» TASK INSTRUCTIONS
Return every line of the entries that includes the word "left".

*** Opening of GIVEN ENTRIES ***

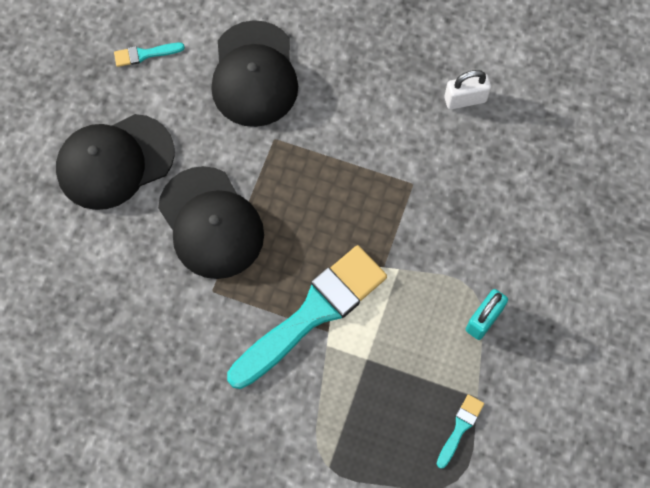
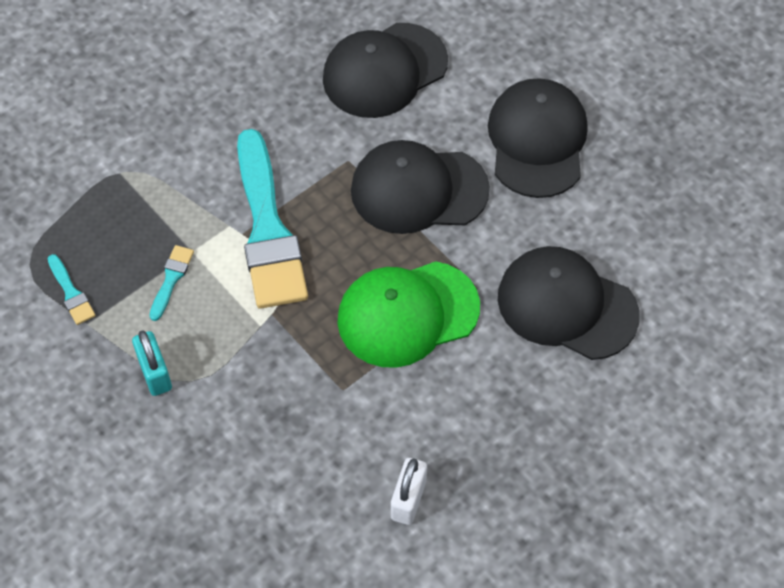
camera: 120 degrees right, 10 degrees down
(104, 313) = (384, 71): none -> black cap
(145, 54) = (650, 217): turquoise brush -> turquoise brush (171, 279)
(325, 173) = (407, 314): none -> green cap

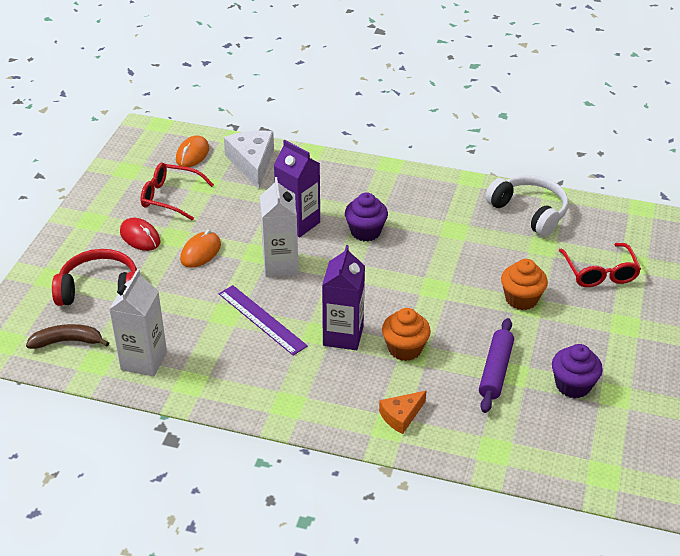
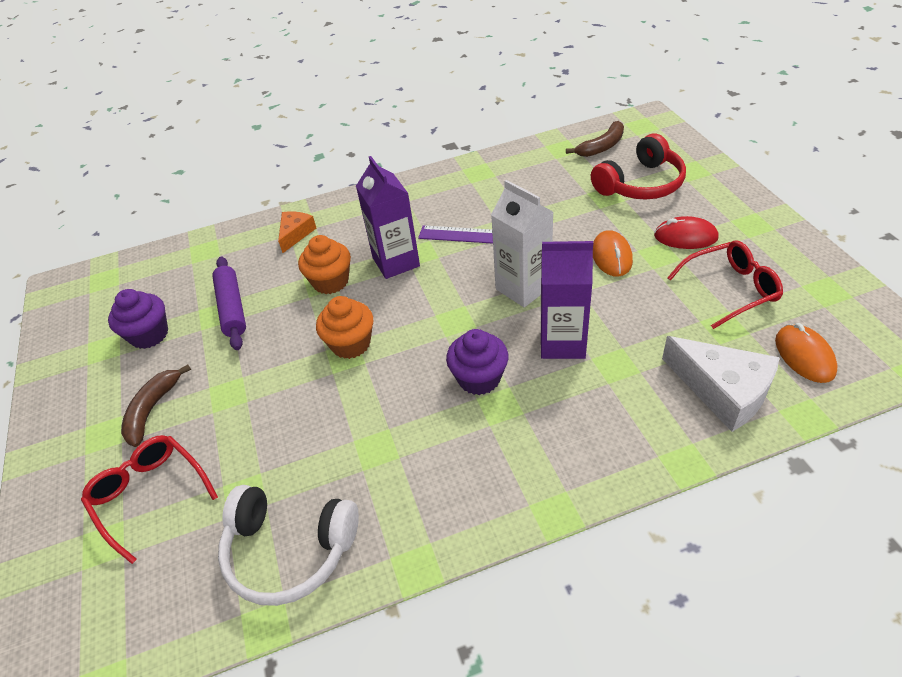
camera: 150 degrees right, 5 degrees up
(144, 361) = (530, 165): white carton -> none
(521, 299) = (239, 398): orange cupcake -> orange cupcake (351, 344)
(585, 323) = (152, 410): none -> brown banana

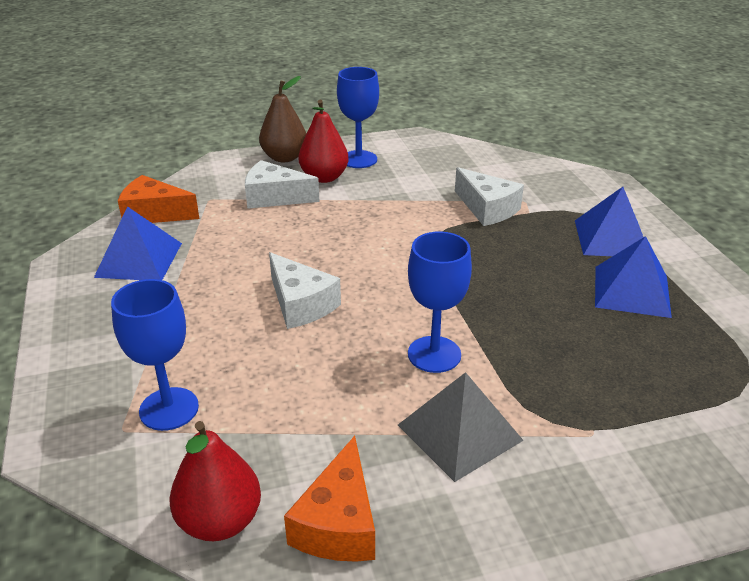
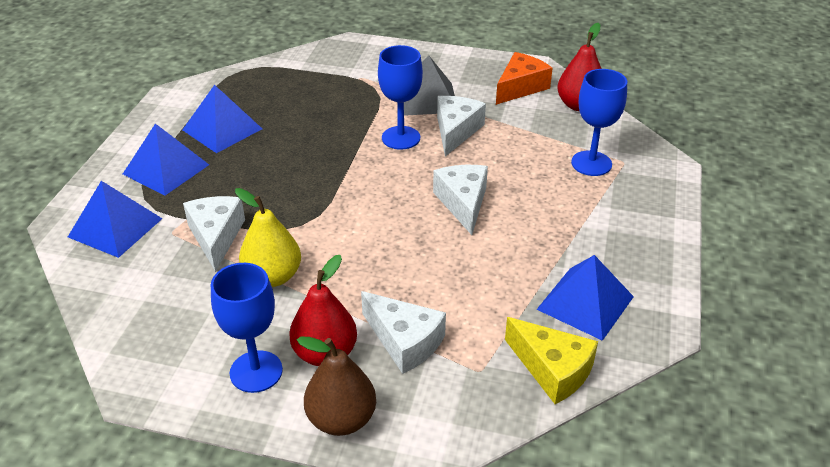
camera: 150 degrees left, 5 degrees up
(154, 213) = (552, 370): orange cheese -> yellow cheese
(376, 391) = (456, 131): none -> white cheese
(409, 201) = (273, 276): none -> yellow pear
(569, 191) = (115, 227): none -> blue pyramid

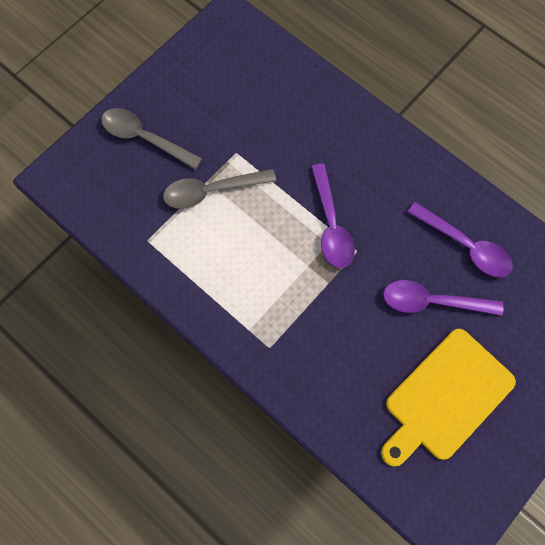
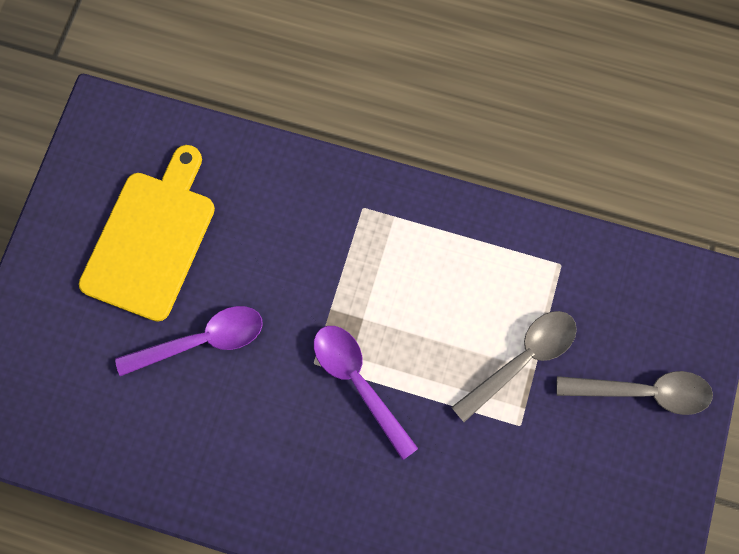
camera: 155 degrees right, 5 degrees up
(465, 246) = (186, 429): purple spoon -> none

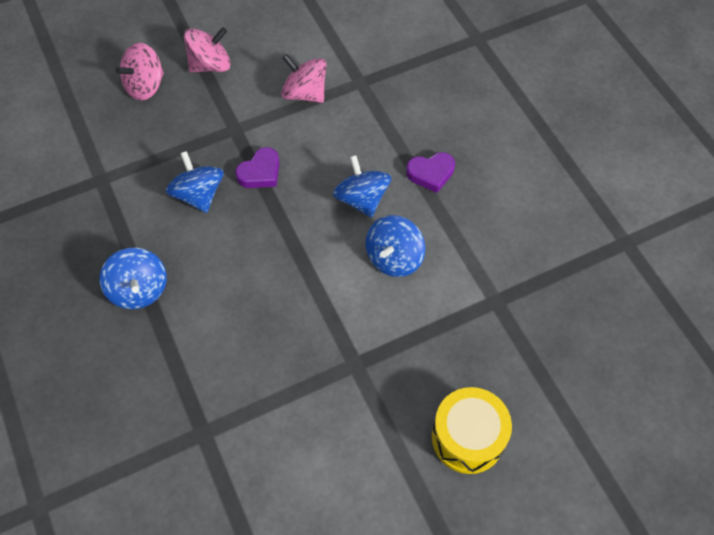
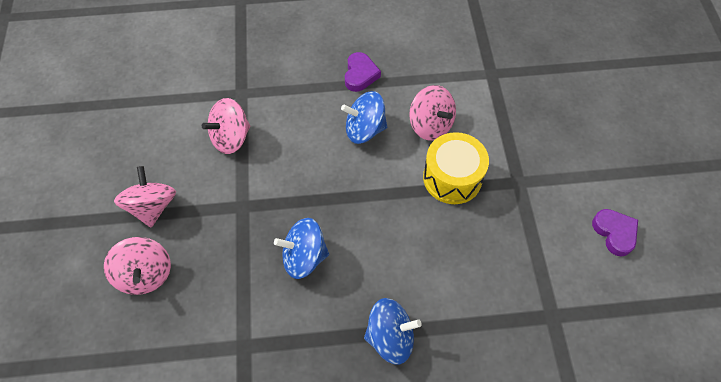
camera: 70 degrees left, 0 degrees up
(260, 172) = (302, 198): purple heart -> purple heart (614, 233)
(394, 258) = (430, 125): blue spinning top -> pink spinning top
(467, 437) = (598, 128): yellow drum -> yellow drum (452, 178)

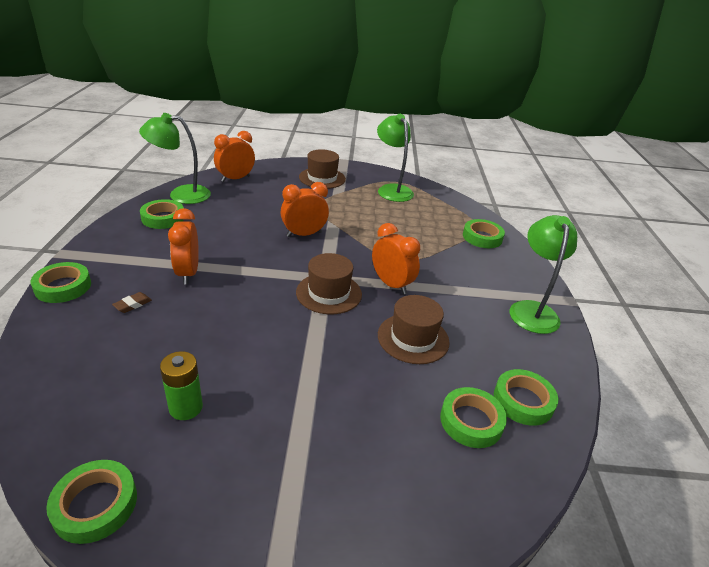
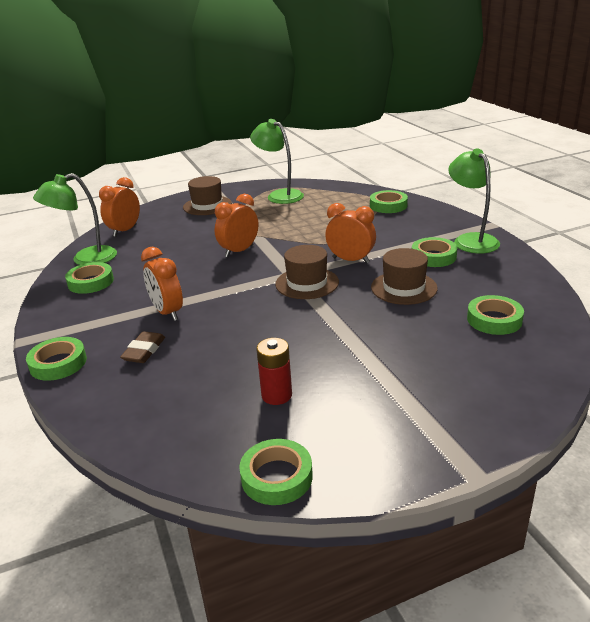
camera: 20 degrees left, 5 degrees down
(132, 304) = (144, 351): brown eraser -> brown eraser, size x1.51
(186, 407) = (276, 395): green battery -> red battery
(523, 401) = (517, 295): green tape -> green tape (433, 256)

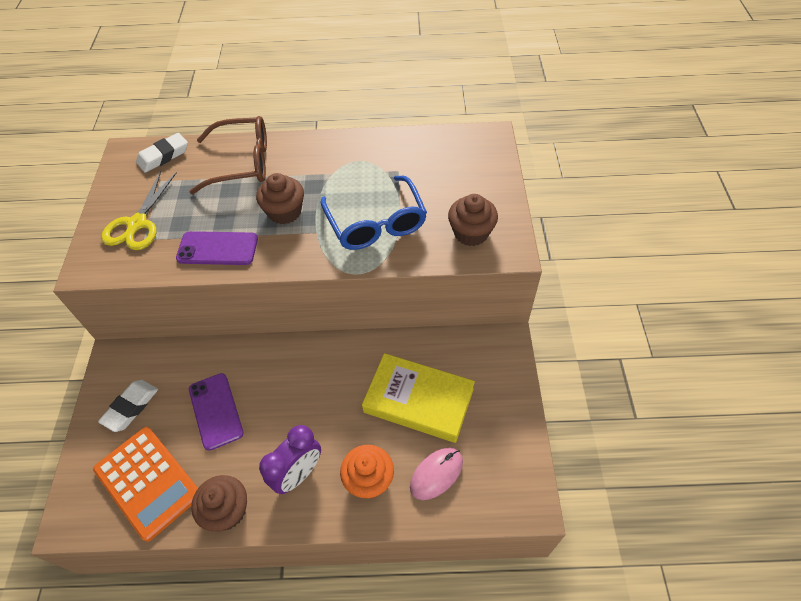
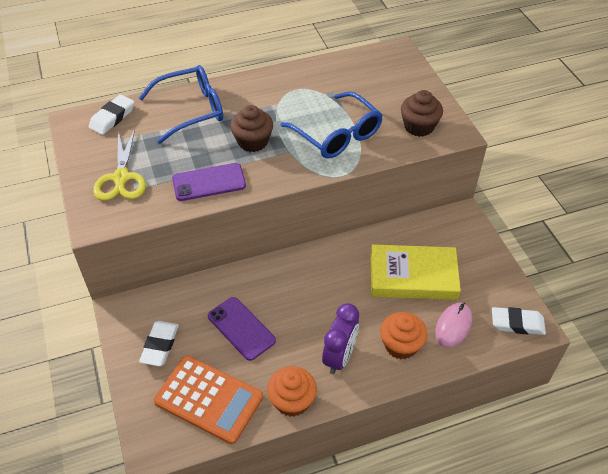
camera: 20 degrees left, 5 degrees down
(227, 510) = (292, 401): brown cupcake -> orange cupcake
(242, 163) = (191, 110): brown glasses -> blue glasses
(511, 492) = (517, 323): none -> white eraser

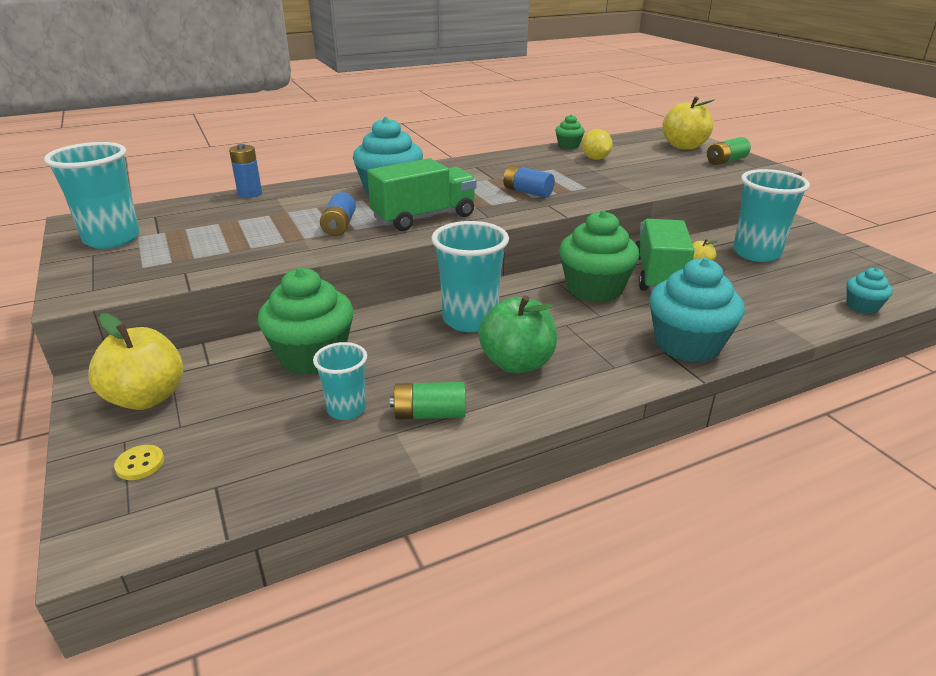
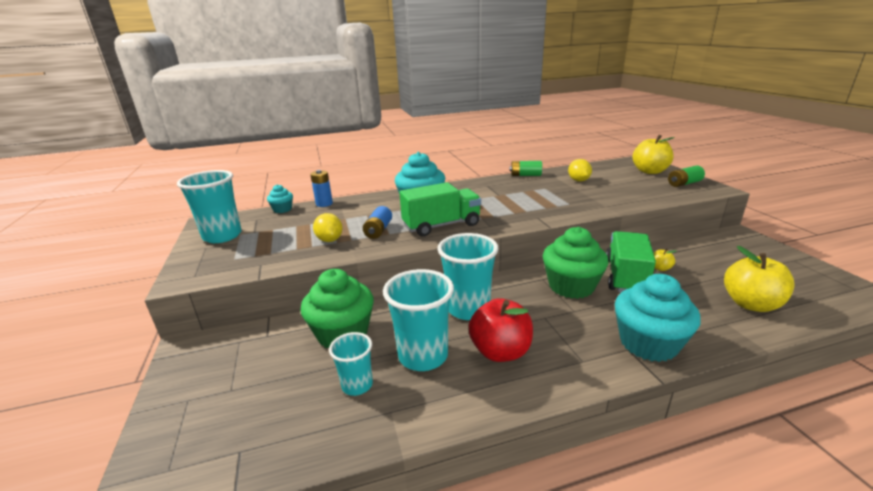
camera: 10 degrees right, 5 degrees down
(140, 464) = (191, 423): yellow button -> none
(147, 398) = (216, 362): yellow apple -> yellow apple (750, 304)
(274, 239) = (330, 240): none -> yellow lemon
(429, 414) = (421, 396): green battery -> green battery (525, 175)
(517, 363) = (500, 351): green apple -> red apple
(527, 192) = (523, 206): blue battery -> none
(568, 146) = (559, 170): green cupcake -> none
(756, 253) = (710, 260): turquoise cup -> turquoise cup (423, 356)
(862, 307) = (811, 315): turquoise cupcake -> turquoise cupcake (282, 209)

*** Close of GIVEN ENTRIES ***

» ANSWER SPACE
camera: 150 degrees left, 5 degrees up
camera: 70 degrees left, 0 degrees up
camera: 20 degrees left, 5 degrees down
camera: 20 degrees left, 5 degrees down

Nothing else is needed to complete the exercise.